» ACTIVITY:
Reproduce, from the lines below, exactly the stretch that begins at the line containing "red brick D1" and ends at the line containing "red brick D2:F2", both included.

» THE INPUT:

......

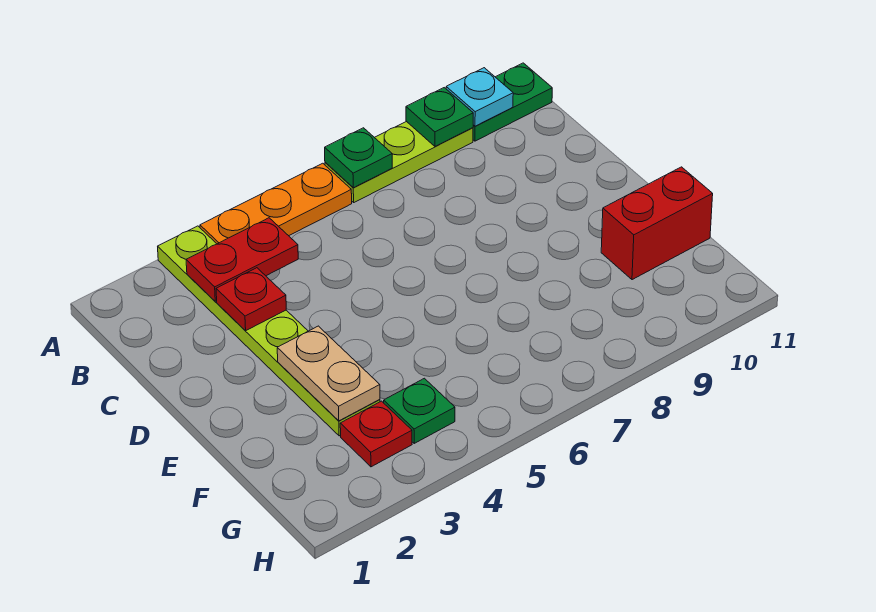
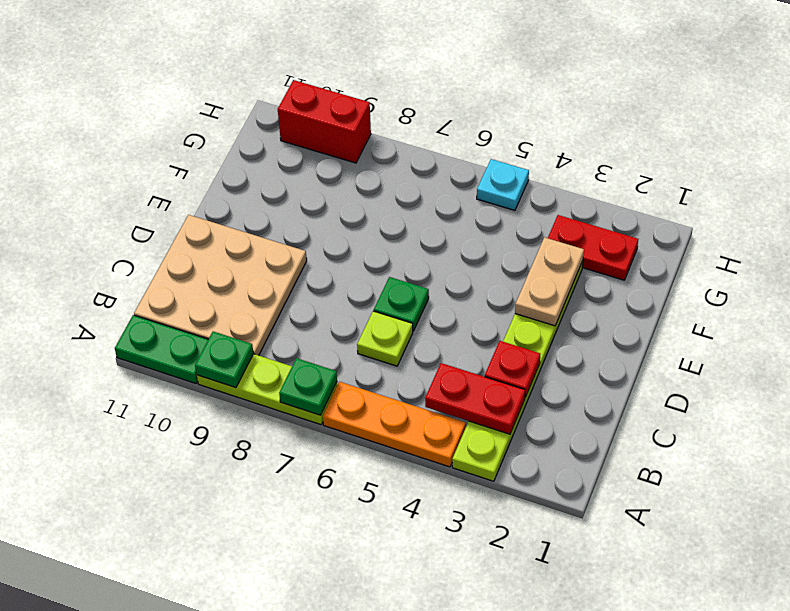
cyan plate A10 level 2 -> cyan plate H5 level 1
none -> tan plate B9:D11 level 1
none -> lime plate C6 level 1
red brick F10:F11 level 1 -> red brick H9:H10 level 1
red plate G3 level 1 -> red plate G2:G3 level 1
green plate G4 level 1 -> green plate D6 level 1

......

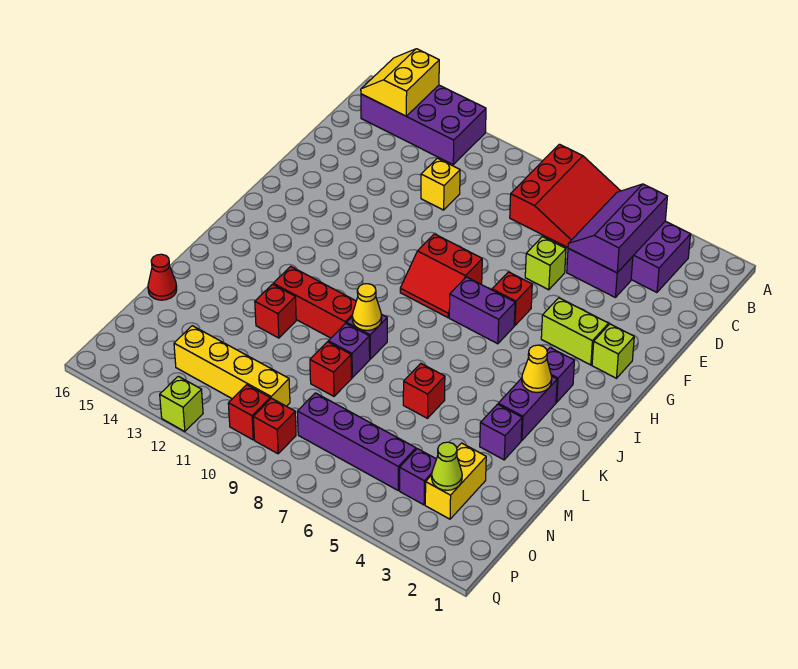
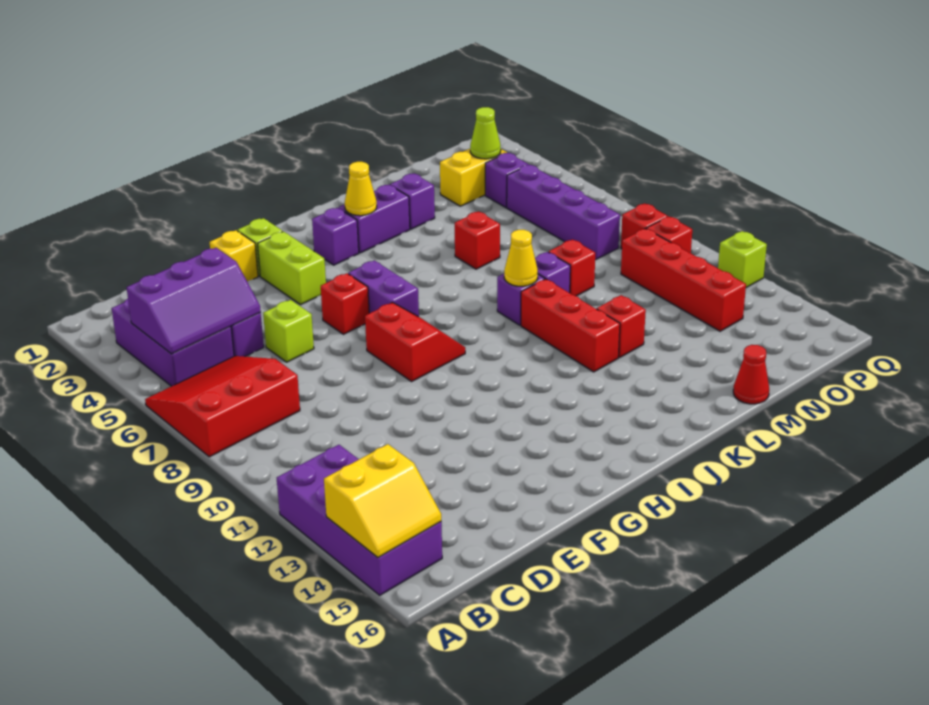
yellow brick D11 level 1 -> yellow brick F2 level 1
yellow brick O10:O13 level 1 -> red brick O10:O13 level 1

......

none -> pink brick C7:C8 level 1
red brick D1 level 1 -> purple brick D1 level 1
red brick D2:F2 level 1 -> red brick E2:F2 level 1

......

» ANSWER TO THE EXERCISE:
red brick D1 level 1 -> purple brick D1 level 1
red brick D2:F2 level 1 -> red brick E2:F2 level 1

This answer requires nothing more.